> **Your objective**: Would you please set down the lines of the data from the one containing "tan brick C4:D4 level 1 -> none" to the final line, exactly and only those?

START Records for the exercise

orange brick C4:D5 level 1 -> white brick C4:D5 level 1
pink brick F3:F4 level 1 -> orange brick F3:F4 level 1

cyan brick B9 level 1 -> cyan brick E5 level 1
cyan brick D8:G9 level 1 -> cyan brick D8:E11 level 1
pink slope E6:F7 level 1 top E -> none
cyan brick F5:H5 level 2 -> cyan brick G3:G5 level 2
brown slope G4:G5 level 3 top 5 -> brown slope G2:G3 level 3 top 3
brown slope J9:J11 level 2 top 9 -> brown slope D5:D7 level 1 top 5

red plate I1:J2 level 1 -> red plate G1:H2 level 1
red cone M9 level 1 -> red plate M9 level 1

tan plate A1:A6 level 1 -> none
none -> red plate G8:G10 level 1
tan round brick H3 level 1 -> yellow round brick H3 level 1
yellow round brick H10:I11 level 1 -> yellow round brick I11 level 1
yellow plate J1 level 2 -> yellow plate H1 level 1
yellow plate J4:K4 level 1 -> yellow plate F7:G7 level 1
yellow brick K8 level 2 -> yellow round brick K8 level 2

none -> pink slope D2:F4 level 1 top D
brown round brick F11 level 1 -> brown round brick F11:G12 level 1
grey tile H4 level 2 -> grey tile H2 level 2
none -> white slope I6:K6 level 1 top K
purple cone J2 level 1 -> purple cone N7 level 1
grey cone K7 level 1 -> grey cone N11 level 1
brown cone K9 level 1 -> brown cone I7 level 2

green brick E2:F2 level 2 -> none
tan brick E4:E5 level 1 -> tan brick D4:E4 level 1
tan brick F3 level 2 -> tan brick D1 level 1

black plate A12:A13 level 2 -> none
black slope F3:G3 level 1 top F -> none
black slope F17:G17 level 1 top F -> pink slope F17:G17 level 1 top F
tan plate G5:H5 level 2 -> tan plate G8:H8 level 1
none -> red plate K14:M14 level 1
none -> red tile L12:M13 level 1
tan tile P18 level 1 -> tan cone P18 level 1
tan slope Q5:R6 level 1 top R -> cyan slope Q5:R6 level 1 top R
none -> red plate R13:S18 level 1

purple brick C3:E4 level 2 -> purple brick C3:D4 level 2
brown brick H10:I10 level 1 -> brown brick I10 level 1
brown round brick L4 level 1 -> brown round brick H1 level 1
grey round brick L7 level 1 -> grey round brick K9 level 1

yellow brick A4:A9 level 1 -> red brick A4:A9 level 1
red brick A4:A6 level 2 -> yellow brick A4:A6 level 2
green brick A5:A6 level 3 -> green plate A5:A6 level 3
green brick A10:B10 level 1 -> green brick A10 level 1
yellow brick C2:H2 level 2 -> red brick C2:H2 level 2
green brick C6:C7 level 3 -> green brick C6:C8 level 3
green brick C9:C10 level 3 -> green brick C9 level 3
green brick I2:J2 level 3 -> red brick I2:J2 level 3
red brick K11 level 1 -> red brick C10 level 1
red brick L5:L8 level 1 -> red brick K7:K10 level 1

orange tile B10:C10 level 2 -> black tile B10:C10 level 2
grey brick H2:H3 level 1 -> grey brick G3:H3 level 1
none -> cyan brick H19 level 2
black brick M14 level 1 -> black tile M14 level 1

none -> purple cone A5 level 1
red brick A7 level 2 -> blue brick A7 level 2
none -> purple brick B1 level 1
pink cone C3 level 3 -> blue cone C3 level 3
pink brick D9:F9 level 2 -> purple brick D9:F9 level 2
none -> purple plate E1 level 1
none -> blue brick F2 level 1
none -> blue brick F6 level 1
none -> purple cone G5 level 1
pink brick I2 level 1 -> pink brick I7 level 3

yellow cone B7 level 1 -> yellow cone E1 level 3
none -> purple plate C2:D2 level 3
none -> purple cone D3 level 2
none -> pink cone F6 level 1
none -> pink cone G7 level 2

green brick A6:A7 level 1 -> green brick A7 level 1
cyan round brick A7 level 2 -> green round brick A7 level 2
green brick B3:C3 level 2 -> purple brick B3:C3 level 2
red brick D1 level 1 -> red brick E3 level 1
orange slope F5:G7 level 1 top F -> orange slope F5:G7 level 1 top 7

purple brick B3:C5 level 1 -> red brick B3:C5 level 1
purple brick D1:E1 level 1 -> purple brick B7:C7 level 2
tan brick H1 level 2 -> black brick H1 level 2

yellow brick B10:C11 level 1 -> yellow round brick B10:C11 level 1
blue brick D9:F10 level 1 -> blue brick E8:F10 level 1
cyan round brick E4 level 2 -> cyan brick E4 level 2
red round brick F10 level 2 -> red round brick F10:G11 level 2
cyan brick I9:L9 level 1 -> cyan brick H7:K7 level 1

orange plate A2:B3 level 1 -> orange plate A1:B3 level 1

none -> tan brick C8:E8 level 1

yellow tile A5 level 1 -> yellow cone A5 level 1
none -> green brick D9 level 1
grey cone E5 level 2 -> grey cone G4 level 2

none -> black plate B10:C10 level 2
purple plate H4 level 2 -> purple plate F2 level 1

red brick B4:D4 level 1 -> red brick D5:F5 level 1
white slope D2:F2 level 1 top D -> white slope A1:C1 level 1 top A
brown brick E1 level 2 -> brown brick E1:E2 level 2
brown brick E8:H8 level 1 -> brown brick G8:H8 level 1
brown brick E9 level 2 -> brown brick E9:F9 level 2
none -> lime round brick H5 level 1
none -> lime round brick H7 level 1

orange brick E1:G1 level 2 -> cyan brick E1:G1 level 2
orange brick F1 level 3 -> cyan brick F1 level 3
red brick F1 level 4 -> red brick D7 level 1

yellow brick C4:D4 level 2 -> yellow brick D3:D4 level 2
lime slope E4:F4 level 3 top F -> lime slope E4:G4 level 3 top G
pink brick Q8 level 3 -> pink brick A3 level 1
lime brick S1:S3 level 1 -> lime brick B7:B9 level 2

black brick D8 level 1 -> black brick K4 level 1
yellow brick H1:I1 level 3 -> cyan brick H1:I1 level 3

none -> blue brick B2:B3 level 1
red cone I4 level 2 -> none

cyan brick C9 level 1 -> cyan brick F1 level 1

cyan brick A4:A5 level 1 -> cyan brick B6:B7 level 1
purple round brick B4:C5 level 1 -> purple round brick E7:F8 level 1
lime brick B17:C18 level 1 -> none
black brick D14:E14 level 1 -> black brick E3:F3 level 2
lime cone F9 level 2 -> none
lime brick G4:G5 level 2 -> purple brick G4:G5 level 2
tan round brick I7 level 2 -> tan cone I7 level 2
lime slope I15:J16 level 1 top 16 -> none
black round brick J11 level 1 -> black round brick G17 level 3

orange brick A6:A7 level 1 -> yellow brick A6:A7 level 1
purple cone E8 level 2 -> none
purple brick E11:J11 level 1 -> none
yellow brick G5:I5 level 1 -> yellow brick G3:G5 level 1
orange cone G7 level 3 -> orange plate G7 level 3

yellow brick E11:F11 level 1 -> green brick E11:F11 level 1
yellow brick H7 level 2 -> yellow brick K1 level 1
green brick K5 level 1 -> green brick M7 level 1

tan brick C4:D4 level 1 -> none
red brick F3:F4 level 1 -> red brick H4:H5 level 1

END Records for the exercise

> **Expected output**:
tan brick C4:D4 level 1 -> none
red brick F3:F4 level 1 -> red brick H4:H5 level 1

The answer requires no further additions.